### [Assigned task]
Give the lines of the entries as a numbered list, from the line with "Question: Considering the" up to and including the last line of the entries, with blank lines left out.

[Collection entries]
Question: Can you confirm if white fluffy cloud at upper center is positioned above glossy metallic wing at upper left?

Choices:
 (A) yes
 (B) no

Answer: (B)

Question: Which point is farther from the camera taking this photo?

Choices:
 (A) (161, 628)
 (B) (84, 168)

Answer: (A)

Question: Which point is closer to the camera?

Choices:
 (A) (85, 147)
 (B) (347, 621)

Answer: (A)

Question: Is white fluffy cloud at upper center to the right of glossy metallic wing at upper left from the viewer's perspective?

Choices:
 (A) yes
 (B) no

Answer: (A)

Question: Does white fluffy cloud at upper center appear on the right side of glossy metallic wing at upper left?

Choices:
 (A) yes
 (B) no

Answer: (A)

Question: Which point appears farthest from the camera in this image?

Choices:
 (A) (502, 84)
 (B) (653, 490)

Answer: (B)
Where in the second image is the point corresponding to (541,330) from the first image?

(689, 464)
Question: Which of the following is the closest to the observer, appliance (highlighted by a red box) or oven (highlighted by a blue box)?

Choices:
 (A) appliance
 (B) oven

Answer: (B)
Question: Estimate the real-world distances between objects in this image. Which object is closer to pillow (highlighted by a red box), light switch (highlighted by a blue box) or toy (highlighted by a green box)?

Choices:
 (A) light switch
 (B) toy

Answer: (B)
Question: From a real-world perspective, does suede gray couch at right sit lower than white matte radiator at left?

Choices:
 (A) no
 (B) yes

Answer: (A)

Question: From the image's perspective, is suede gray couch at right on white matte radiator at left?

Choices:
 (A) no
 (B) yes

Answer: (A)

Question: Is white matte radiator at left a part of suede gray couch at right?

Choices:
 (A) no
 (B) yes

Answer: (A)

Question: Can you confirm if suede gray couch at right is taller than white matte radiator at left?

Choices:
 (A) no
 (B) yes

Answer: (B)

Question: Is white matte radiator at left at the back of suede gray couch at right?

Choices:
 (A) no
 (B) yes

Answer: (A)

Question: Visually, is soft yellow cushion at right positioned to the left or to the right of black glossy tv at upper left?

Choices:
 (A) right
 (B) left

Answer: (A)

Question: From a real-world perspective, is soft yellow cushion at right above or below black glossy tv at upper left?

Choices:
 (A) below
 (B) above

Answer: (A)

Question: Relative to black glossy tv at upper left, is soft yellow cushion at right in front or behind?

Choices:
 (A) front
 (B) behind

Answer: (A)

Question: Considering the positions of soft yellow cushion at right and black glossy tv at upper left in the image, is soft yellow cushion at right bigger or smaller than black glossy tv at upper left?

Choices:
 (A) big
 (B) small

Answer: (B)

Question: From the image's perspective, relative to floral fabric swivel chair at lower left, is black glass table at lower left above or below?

### [Solution to this problem]
1. Question: Considering the positions of soft yellow cushion at right and black glossy tv at upper left in the image, is soft yellow cushion at right bigger or smaller than black glossy tv at upper left?
2. Choices:
3.  (A) big
4.  (B) small
5. Answer: (B)
6. Question: From the image's perspective, relative to floral fabric swivel chair at lower left, is black glass table at lower left above or below?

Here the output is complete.